■ Exercise objective
For every entry below, give an exact repeat and leave out the pictures.

■ Recorded information
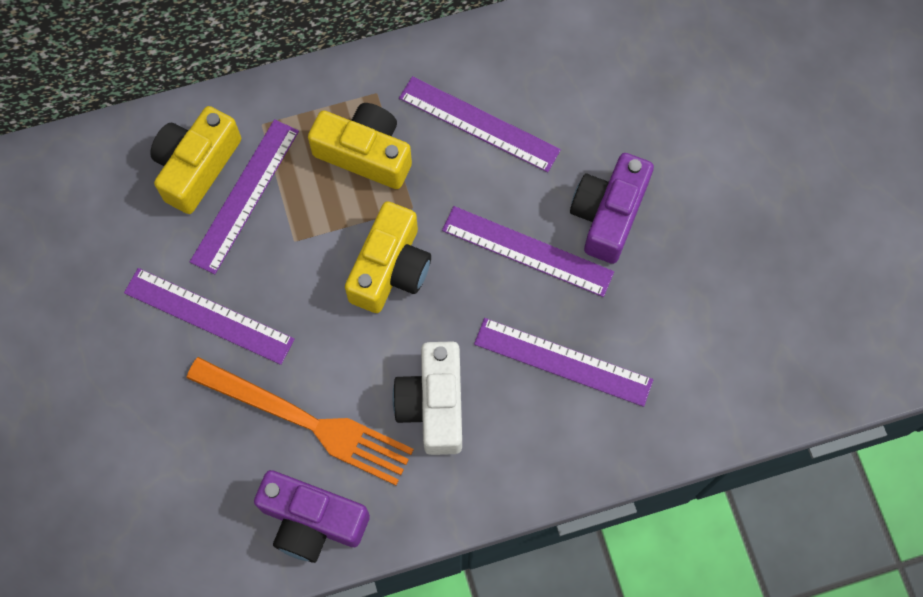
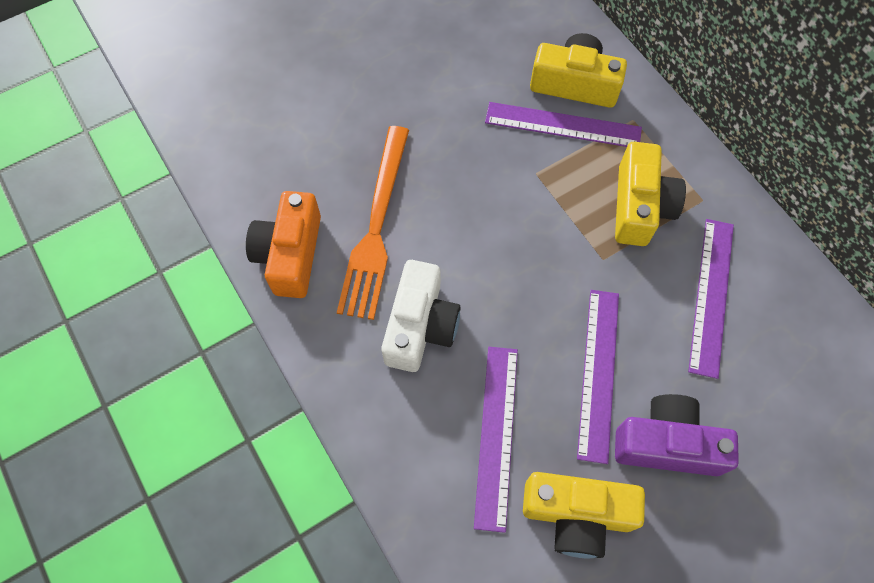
camera: 75 degrees right, 5 degrees down
(209, 316) = (447, 129): purple ruler -> none
(312, 520) = (290, 254): purple camera -> orange camera
(390, 268) = (537, 256): yellow camera -> yellow camera (577, 514)
(433, 404) = (420, 326): white camera -> white camera turned 120 degrees clockwise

■ Response area
camera: 75 degrees right, 5 degrees down
(209, 316) = (447, 129): purple ruler -> none
(312, 520) = (290, 254): purple camera -> orange camera
(390, 268) = (537, 256): yellow camera -> yellow camera (577, 514)
(433, 404) = (420, 326): white camera -> white camera turned 120 degrees clockwise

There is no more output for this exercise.